- [Work instructions]
Give back the records below verbatim, please, but without a single image.

- [Stored data]
== Segment start ==

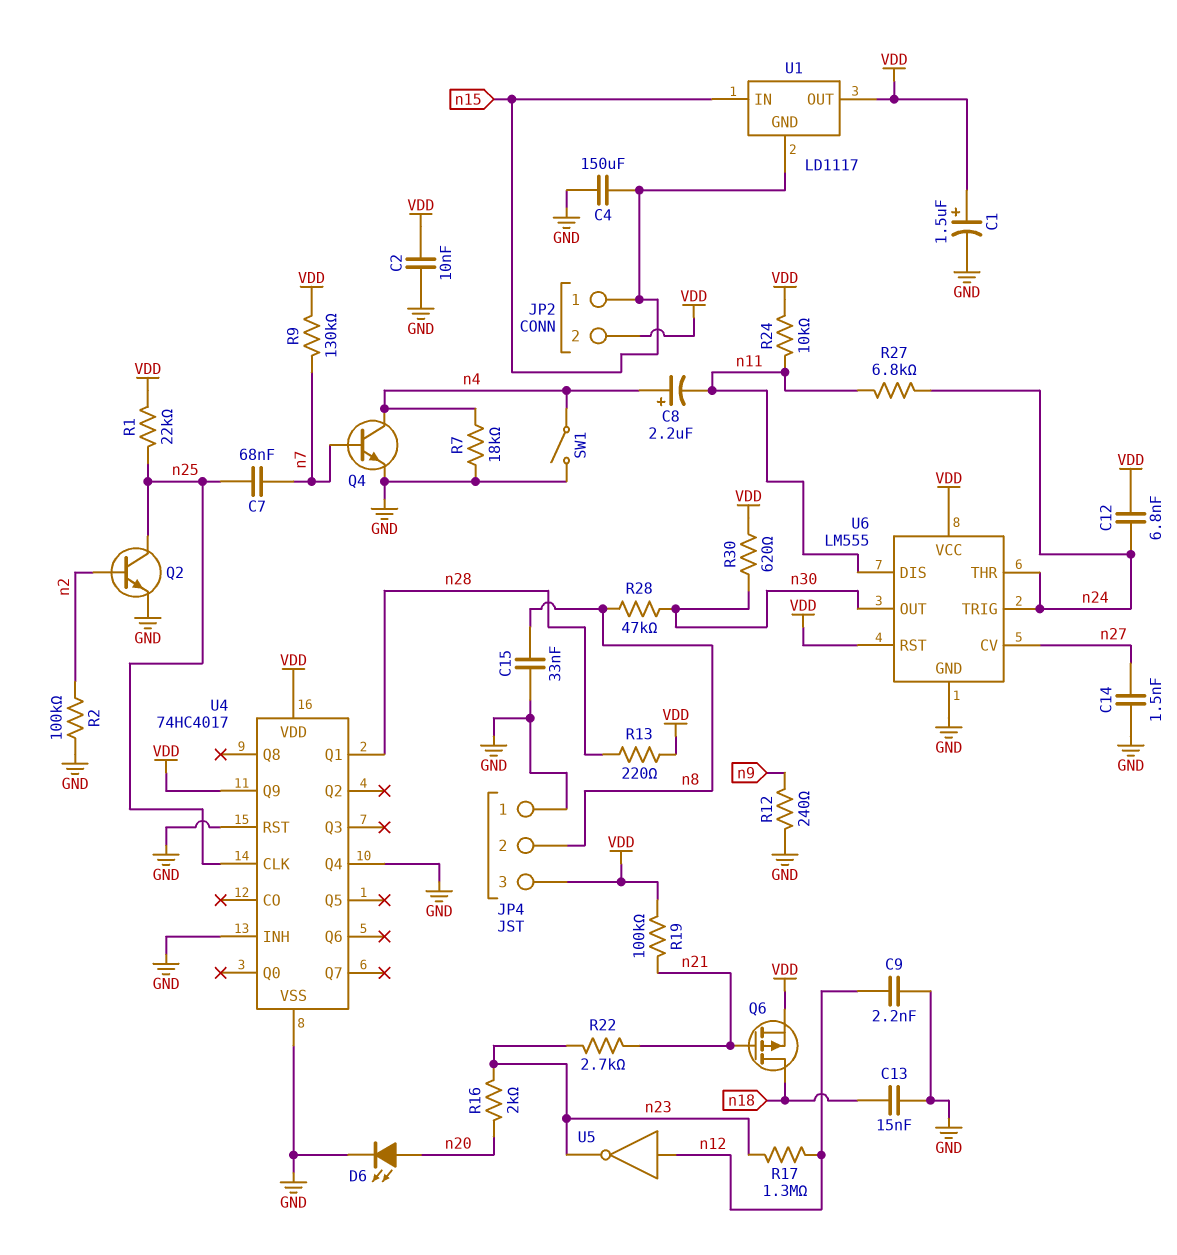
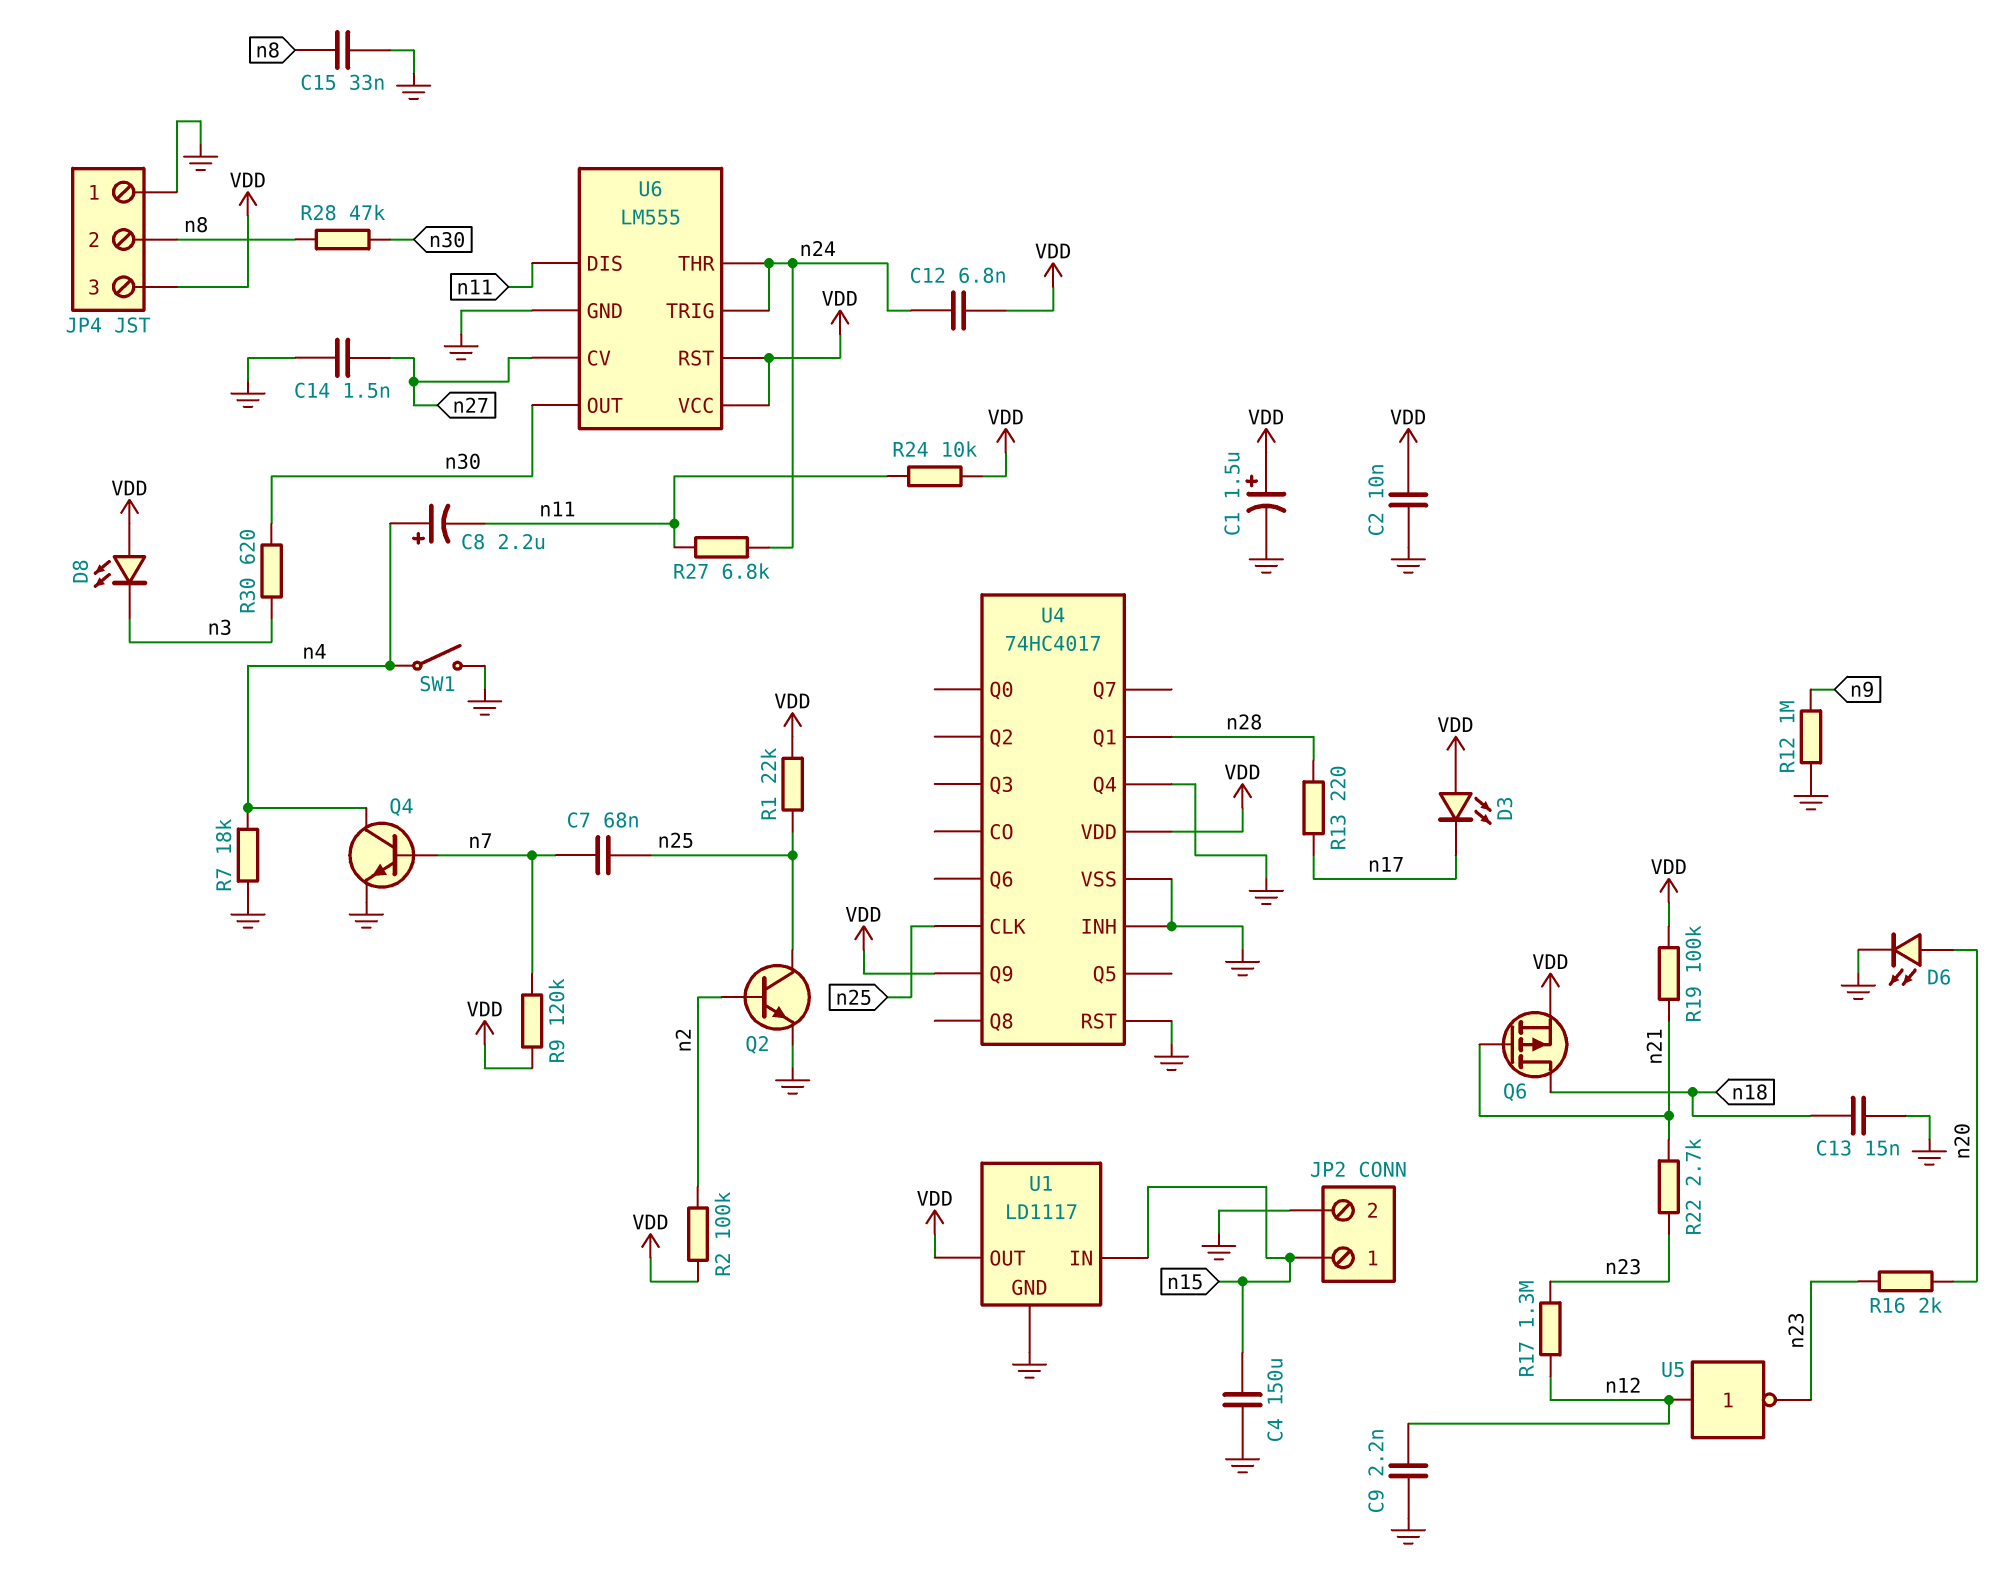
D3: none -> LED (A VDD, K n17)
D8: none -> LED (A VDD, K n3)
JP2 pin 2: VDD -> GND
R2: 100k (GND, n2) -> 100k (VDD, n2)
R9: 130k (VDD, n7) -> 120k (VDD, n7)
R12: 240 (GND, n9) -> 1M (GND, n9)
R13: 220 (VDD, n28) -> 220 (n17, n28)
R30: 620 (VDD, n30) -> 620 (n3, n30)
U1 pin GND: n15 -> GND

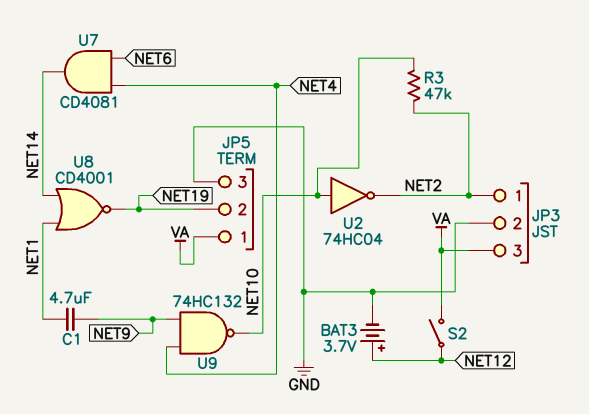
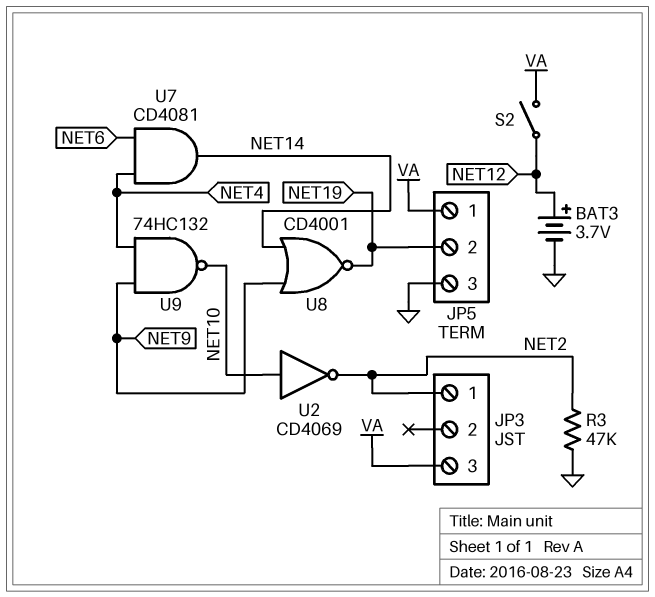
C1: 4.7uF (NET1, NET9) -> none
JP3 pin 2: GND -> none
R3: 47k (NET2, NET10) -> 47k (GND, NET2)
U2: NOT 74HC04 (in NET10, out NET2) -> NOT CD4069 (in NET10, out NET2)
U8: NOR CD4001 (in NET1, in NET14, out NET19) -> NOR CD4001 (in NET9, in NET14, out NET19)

== Segment end ==

- [Solution]
D3: none -> LED (A VDD, K n17)
D8: none -> LED (A VDD, K n3)
JP2 pin 2: VDD -> GND
R2: 100k (GND, n2) -> 100k (VDD, n2)
R9: 130k (VDD, n7) -> 120k (VDD, n7)
R12: 240 (GND, n9) -> 1M (GND, n9)
R13: 220 (VDD, n28) -> 220 (n17, n28)
R30: 620 (VDD, n30) -> 620 (n3, n30)
U1 pin GND: n15 -> GND

C1: 4.7uF (NET1, NET9) -> none
JP3 pin 2: GND -> none
R3: 47k (NET2, NET10) -> 47k (GND, NET2)
U2: NOT 74HC04 (in NET10, out NET2) -> NOT CD4069 (in NET10, out NET2)
U8: NOR CD4001 (in NET1, in NET14, out NET19) -> NOR CD4001 (in NET9, in NET14, out NET19)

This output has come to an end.